» EXERCISE: Within the material below, locate the line with "black ellipse: rotated 12 degrees clockwise" and the line with "brown square: moved 3 px right", then return those two lines and all lines between them, exactly as written.

» MATERIALS PROVIDED:

_____

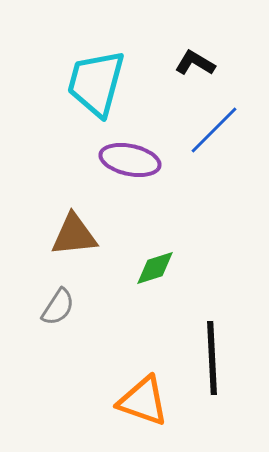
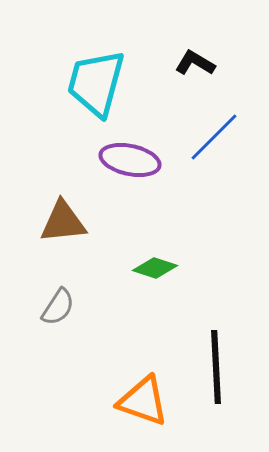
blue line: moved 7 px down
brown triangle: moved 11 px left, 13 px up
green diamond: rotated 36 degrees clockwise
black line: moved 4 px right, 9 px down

_____

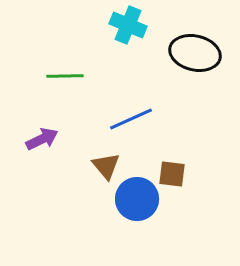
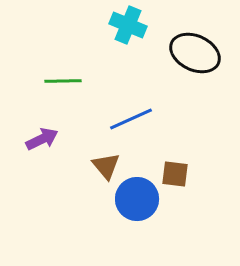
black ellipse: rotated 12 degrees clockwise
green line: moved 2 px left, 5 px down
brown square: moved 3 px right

_____

» YOUR SOLUTION:
black ellipse: rotated 12 degrees clockwise
green line: moved 2 px left, 5 px down
brown square: moved 3 px right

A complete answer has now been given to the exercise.